**What the task requires**
The following entries are to be repeated exactly, and the pictures are to be left behind.

[Colored object listings]
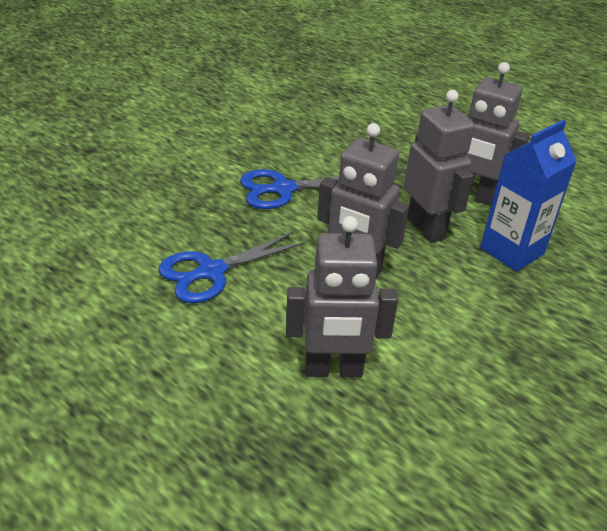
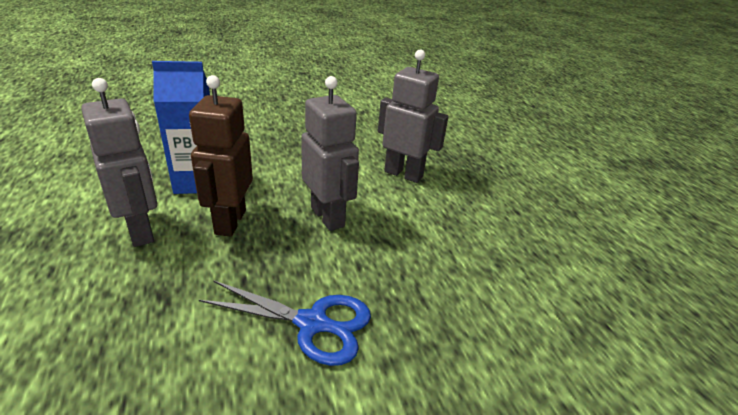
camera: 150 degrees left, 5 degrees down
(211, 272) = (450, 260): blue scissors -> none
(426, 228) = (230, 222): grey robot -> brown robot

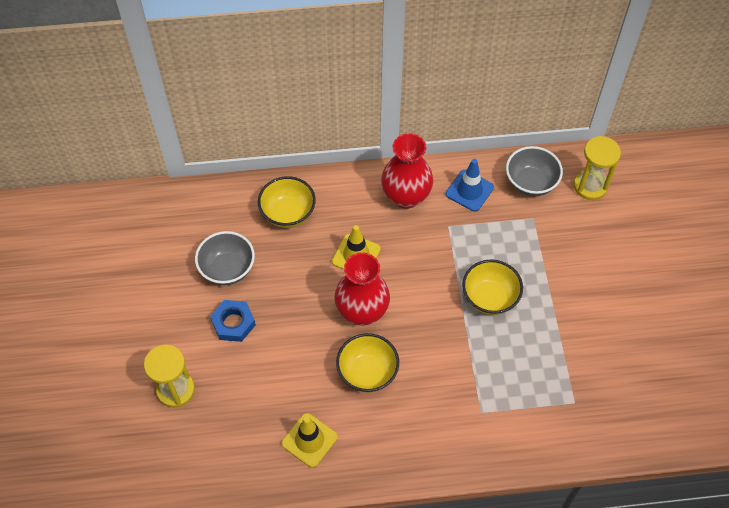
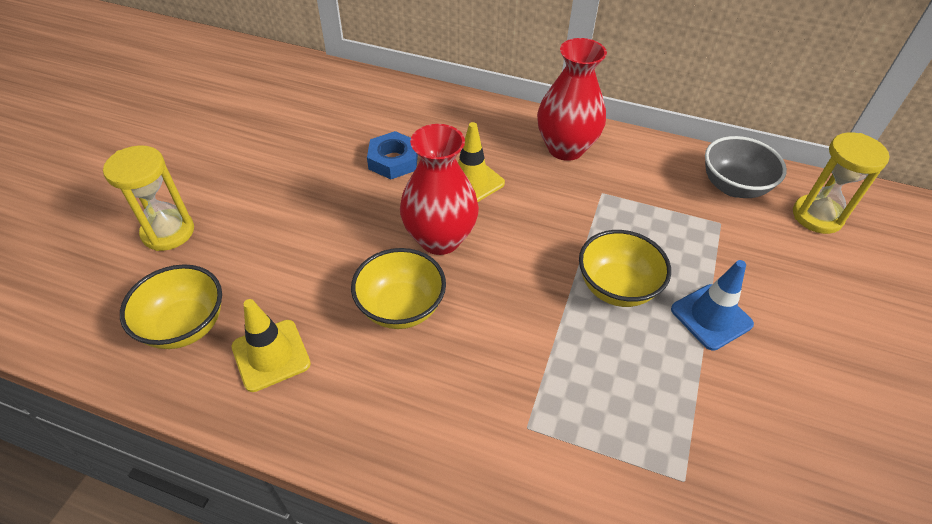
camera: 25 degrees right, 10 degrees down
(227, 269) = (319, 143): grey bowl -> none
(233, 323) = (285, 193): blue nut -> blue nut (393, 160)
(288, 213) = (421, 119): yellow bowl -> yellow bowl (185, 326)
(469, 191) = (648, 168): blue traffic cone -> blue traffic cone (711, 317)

**Task output**
camera: 150 degrees left, 5 degrees down
(211, 272) = (450, 260): blue scissors -> none
(426, 228) = (230, 222): grey robot -> brown robot

camera: 25 degrees right, 10 degrees down
(227, 269) = (319, 143): grey bowl -> none
(233, 323) = (285, 193): blue nut -> blue nut (393, 160)
(288, 213) = (421, 119): yellow bowl -> yellow bowl (185, 326)
(469, 191) = (648, 168): blue traffic cone -> blue traffic cone (711, 317)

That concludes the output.